---- Data listing
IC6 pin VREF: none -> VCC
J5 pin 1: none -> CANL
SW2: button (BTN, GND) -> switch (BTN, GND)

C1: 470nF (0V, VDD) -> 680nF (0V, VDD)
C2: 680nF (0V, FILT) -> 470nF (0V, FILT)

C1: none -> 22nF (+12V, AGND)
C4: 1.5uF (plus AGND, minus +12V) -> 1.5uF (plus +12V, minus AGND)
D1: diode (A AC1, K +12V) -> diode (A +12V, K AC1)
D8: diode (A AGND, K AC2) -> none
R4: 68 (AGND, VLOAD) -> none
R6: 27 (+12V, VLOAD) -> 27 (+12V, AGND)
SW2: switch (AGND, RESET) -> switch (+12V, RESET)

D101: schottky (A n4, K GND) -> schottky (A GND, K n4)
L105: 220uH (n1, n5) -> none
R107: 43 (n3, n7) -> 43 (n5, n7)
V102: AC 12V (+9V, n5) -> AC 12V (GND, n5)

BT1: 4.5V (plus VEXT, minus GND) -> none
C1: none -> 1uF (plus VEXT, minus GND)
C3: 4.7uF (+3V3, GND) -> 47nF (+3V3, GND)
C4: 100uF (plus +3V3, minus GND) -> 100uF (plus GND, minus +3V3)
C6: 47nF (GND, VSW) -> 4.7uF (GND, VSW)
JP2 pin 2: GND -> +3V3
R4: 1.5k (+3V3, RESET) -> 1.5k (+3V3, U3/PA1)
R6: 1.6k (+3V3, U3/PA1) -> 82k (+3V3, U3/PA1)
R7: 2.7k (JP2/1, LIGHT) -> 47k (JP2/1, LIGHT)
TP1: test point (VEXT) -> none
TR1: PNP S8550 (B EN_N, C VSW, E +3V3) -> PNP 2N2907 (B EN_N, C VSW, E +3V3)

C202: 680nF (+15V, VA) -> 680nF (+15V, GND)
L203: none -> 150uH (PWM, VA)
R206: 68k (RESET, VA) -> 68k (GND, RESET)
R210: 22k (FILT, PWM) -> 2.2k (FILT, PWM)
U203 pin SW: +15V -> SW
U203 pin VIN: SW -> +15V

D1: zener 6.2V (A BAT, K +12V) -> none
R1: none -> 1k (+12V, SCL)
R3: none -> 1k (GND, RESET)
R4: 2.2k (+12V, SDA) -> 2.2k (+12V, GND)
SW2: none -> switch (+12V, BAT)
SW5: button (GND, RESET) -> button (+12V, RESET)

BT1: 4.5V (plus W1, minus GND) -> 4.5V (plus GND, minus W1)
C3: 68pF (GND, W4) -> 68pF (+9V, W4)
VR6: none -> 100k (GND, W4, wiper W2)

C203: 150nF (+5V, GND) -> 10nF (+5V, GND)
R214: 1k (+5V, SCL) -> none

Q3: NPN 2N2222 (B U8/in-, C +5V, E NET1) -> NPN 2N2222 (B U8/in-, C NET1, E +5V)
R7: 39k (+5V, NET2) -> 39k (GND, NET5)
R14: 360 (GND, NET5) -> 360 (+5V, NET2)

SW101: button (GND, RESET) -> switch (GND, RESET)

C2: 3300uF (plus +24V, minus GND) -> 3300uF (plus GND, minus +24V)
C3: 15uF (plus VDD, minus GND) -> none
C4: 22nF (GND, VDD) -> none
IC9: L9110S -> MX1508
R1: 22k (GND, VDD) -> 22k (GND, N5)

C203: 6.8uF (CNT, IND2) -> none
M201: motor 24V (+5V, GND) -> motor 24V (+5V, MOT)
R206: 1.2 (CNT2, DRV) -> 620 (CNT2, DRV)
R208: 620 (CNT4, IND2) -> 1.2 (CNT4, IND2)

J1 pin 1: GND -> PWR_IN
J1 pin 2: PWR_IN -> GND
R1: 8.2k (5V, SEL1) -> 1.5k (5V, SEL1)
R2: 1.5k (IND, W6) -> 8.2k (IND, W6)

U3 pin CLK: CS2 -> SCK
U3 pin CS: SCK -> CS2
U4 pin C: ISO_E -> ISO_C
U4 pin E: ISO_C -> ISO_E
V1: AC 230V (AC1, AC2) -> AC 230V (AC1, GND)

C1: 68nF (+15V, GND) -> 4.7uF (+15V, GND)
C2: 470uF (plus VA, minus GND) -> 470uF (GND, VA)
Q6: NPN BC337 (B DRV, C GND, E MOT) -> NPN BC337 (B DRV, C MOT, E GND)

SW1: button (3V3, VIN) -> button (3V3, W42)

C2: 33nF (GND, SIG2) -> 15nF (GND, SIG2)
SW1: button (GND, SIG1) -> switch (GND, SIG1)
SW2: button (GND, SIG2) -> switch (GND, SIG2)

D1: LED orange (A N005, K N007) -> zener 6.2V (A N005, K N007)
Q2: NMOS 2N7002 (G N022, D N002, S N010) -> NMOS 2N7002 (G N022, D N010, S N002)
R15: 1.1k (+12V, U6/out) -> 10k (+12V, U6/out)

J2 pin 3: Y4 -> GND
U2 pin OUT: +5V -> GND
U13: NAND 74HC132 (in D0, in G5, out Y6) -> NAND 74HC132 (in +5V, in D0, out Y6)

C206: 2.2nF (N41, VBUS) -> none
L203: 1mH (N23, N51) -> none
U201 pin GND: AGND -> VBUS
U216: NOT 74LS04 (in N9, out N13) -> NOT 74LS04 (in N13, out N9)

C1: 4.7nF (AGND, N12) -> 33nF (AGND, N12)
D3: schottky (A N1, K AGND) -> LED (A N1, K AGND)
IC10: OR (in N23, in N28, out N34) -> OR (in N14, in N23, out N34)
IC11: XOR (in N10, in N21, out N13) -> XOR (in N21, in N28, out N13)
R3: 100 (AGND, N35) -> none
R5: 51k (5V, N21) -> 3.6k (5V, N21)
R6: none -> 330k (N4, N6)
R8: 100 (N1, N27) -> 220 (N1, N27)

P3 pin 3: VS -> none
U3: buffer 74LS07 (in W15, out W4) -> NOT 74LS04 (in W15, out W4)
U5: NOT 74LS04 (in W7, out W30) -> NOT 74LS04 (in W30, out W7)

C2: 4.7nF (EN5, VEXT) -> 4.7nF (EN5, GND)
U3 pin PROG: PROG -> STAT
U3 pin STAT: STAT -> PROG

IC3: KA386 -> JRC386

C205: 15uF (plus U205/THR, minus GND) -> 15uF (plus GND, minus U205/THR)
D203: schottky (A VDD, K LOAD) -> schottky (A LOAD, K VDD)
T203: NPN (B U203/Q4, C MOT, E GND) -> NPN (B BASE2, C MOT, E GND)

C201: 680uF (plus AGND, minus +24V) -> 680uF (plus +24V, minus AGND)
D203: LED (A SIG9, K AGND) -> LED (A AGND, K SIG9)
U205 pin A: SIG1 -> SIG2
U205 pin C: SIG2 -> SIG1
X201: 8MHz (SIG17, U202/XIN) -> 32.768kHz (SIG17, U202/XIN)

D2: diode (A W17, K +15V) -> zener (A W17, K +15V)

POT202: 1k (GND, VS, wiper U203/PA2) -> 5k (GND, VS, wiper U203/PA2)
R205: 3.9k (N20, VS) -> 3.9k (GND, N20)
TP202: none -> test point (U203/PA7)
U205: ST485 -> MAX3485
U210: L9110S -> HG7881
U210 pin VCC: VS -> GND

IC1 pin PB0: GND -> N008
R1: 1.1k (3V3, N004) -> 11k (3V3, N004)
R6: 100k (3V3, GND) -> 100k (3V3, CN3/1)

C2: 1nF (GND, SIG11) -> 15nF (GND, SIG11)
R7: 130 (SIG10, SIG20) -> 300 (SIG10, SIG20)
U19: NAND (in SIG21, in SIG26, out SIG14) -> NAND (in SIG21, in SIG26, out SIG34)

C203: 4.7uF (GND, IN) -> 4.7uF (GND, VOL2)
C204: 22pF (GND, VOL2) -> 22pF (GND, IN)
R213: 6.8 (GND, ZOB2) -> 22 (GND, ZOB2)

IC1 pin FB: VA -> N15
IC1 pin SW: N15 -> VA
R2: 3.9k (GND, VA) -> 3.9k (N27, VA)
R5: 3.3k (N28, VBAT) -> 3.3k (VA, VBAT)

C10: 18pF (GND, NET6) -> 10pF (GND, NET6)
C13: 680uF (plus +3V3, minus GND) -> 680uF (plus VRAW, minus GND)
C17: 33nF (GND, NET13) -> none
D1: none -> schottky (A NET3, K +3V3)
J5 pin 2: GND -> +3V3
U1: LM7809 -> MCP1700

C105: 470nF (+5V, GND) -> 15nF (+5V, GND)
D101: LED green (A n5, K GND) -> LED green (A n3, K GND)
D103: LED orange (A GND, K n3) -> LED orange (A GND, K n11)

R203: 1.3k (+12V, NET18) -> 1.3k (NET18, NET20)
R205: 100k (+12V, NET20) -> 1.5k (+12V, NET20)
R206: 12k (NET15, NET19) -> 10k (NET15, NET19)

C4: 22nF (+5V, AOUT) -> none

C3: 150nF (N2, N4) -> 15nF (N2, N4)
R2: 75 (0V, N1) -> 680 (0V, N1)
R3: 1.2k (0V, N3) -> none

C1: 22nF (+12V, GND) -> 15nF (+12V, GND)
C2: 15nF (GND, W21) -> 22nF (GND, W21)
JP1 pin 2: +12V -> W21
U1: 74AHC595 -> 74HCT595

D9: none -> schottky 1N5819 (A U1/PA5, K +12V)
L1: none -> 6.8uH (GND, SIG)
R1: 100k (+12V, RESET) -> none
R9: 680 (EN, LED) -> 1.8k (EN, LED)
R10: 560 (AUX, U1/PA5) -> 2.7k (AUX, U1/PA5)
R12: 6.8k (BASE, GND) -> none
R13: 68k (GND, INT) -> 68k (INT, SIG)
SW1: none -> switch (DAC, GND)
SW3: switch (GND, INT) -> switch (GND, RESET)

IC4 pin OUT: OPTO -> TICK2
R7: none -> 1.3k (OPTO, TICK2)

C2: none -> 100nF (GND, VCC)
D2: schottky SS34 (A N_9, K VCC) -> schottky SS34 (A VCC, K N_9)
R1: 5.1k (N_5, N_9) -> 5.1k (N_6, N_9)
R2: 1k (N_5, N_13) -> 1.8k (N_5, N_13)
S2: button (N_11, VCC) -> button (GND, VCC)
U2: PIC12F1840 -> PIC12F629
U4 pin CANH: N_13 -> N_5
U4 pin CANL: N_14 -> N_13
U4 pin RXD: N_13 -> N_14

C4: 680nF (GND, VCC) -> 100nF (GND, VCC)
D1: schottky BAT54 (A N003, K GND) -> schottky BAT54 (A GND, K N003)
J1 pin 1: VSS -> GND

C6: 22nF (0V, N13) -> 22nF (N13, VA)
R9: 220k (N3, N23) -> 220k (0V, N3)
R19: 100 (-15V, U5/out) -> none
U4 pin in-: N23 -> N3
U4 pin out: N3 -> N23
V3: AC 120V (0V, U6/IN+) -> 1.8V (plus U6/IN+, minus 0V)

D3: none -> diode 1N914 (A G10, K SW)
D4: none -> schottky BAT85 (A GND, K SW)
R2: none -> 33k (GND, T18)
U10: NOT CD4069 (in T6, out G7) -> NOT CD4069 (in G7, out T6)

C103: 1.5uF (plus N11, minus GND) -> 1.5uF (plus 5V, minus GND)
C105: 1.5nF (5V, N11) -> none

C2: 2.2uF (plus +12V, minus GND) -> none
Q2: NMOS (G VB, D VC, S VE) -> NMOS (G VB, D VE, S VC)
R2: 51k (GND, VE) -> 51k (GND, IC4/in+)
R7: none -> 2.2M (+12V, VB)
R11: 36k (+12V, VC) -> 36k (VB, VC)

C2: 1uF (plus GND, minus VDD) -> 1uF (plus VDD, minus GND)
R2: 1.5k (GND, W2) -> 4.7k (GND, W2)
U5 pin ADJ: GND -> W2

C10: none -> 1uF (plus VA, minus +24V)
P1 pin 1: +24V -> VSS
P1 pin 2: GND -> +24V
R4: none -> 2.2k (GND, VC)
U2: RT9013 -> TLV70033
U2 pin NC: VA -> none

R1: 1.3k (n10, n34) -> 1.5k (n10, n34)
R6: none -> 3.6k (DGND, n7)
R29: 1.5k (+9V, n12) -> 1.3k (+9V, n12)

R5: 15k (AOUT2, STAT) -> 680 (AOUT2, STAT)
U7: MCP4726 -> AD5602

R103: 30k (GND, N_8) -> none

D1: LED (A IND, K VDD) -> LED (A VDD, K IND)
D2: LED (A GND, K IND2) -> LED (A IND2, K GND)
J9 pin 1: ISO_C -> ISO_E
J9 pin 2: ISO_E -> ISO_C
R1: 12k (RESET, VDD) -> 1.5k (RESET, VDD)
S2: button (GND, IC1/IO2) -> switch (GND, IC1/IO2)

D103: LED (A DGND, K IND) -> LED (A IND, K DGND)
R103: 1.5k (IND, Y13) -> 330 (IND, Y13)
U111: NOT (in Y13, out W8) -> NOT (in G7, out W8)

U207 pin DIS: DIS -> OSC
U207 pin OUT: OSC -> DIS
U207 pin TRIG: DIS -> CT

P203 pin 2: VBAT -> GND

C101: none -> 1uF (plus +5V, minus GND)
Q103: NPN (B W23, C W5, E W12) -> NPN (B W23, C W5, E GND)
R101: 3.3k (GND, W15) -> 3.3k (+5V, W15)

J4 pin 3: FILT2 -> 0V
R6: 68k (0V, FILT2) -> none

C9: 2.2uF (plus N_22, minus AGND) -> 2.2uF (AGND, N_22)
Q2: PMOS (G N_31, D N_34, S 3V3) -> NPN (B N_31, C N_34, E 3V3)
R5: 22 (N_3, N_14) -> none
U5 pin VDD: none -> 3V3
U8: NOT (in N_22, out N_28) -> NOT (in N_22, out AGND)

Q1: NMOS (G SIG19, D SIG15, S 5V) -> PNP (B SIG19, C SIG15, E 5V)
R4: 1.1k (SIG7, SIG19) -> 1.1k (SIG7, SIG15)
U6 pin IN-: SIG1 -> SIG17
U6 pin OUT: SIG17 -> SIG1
--------
Instructions for the task | Look above for the line with "C10: 18pF (GND, NET6) -> 10pF (GND, NET6)" and the line with "D101: LED green"; transcribe both and all lines in between, exactly, and nothing else.

Task answer |
C10: 18pF (GND, NET6) -> 10pF (GND, NET6)
C13: 680uF (plus +3V3, minus GND) -> 680uF (plus VRAW, minus GND)
C17: 33nF (GND, NET13) -> none
D1: none -> schottky (A NET3, K +3V3)
J5 pin 2: GND -> +3V3
U1: LM7809 -> MCP1700

C105: 470nF (+5V, GND) -> 15nF (+5V, GND)
D101: LED green (A n5, K GND) -> LED green (A n3, K GND)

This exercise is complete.